== Extracted entries ==

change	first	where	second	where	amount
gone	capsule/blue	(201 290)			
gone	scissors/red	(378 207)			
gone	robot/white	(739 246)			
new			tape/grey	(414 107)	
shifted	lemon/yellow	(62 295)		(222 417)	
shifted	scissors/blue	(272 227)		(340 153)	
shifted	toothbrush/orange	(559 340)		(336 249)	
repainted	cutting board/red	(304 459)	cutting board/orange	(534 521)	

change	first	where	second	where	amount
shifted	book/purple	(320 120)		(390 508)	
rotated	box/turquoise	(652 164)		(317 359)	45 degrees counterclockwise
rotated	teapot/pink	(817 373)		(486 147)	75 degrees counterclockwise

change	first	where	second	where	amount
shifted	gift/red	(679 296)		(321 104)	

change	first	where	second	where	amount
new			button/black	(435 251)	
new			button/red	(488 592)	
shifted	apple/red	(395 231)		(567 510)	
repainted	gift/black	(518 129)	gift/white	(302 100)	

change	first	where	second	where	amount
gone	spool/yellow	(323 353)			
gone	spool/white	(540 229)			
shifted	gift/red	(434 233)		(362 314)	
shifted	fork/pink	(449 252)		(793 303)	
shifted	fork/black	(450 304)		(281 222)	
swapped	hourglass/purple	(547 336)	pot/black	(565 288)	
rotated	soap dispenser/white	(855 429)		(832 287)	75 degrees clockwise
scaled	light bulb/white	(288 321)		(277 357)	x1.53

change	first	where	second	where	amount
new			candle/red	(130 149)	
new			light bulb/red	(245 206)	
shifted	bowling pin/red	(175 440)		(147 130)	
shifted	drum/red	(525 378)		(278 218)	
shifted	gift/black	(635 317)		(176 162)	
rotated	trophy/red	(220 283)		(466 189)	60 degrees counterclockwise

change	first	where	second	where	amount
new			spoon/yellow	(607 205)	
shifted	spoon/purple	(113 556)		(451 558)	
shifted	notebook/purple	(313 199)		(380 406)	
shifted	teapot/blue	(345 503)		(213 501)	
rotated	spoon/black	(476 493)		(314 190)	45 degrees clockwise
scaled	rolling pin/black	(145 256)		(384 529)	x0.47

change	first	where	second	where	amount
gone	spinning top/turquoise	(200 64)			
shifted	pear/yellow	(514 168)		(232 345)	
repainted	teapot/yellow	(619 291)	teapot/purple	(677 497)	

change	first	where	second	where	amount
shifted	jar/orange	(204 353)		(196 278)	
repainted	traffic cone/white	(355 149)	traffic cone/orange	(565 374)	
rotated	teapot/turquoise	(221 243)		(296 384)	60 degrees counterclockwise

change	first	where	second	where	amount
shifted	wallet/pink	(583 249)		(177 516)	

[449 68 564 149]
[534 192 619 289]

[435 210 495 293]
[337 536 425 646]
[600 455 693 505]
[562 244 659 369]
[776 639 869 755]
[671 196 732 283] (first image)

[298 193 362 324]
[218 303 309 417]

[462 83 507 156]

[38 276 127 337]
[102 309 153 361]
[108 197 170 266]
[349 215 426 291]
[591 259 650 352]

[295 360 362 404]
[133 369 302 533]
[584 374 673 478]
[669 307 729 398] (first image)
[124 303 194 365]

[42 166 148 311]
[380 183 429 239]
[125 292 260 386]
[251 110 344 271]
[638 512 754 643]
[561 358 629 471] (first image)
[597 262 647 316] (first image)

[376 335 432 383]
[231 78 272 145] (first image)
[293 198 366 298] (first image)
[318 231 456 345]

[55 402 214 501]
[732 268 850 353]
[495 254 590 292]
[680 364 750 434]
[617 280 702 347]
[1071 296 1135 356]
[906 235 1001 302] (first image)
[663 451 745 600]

===

__Work item__. When you reach the end of the data above, set it all down again unchanged.

__Expected output__.
change	first	where	second	where	amount
gone	capsule/blue	(201 290)			
gone	scissors/red	(378 207)			
gone	robot/white	(739 246)			
new			tape/grey	(414 107)	
shifted	lemon/yellow	(62 295)		(222 417)	
shifted	scissors/blue	(272 227)		(340 153)	
shifted	toothbrush/orange	(559 340)		(336 249)	
repainted	cutting board/red	(304 459)	cutting board/orange	(534 521)	

change	first	where	second	where	amount
shifted	book/purple	(320 120)		(390 508)	
rotated	box/turquoise	(652 164)		(317 359)	45 degrees counterclockwise
rotated	teapot/pink	(817 373)		(486 147)	75 degrees counterclockwise

change	first	where	second	where	amount
shifted	gift/red	(679 296)		(321 104)	

change	first	where	second	where	amount
new			button/black	(435 251)	
new			button/red	(488 592)	
shifted	apple/red	(395 231)		(567 510)	
repainted	gift/black	(518 129)	gift/white	(302 100)	

change	first	where	second	where	amount
gone	spool/yellow	(323 353)			
gone	spool/white	(540 229)			
shifted	gift/red	(434 233)		(362 314)	
shifted	fork/pink	(449 252)		(793 303)	
shifted	fork/black	(450 304)		(281 222)	
swapped	hourglass/purple	(547 336)	pot/black	(565 288)	
rotated	soap dispenser/white	(855 429)		(832 287)	75 degrees clockwise
scaled	light bulb/white	(288 321)		(277 357)	x1.53

change	first	where	second	where	amount
new			candle/red	(130 149)	
new			light bulb/red	(245 206)	
shifted	bowling pin/red	(175 440)		(147 130)	
shifted	drum/red	(525 378)		(278 218)	
shifted	gift/black	(635 317)		(176 162)	
rotated	trophy/red	(220 283)		(466 189)	60 degrees counterclockwise

change	first	where	second	where	amount
new			spoon/yellow	(607 205)	
shifted	spoon/purple	(113 556)		(451 558)	
shifted	notebook/purple	(313 199)		(380 406)	
shifted	teapot/blue	(345 503)		(213 501)	
rotated	spoon/black	(476 493)		(314 190)	45 degrees clockwise
scaled	rolling pin/black	(145 256)		(384 529)	x0.47

change	first	where	second	where	amount
gone	spinning top/turquoise	(200 64)			
shifted	pear/yellow	(514 168)		(232 345)	
repainted	teapot/yellow	(619 291)	teapot/purple	(677 497)	

change	first	where	second	where	amount
shifted	jar/orange	(204 353)		(196 278)	
repainted	traffic cone/white	(355 149)	traffic cone/orange	(565 374)	
rotated	teapot/turquoise	(221 243)		(296 384)	60 degrees counterclockwise

change	first	where	second	where	amount
shifted	wallet/pink	(583 249)		(177 516)	

[449 68 564 149]
[534 192 619 289]

[435 210 495 293]
[337 536 425 646]
[600 455 693 505]
[562 244 659 369]
[776 639 869 755]
[671 196 732 283] (first image)

[298 193 362 324]
[218 303 309 417]

[462 83 507 156]

[38 276 127 337]
[102 309 153 361]
[108 197 170 266]
[349 215 426 291]
[591 259 650 352]

[295 360 362 404]
[133 369 302 533]
[584 374 673 478]
[669 307 729 398] (first image)
[124 303 194 365]

[42 166 148 311]
[380 183 429 239]
[125 292 260 386]
[251 110 344 271]
[638 512 754 643]
[561 358 629 471] (first image)
[597 262 647 316] (first image)

[376 335 432 383]
[231 78 272 145] (first image)
[293 198 366 298] (first image)
[318 231 456 345]

[55 402 214 501]
[732 268 850 353]
[495 254 590 292]
[680 364 750 434]
[617 280 702 347]
[1071 296 1135 356]
[906 235 1001 302] (first image)
[663 451 745 600]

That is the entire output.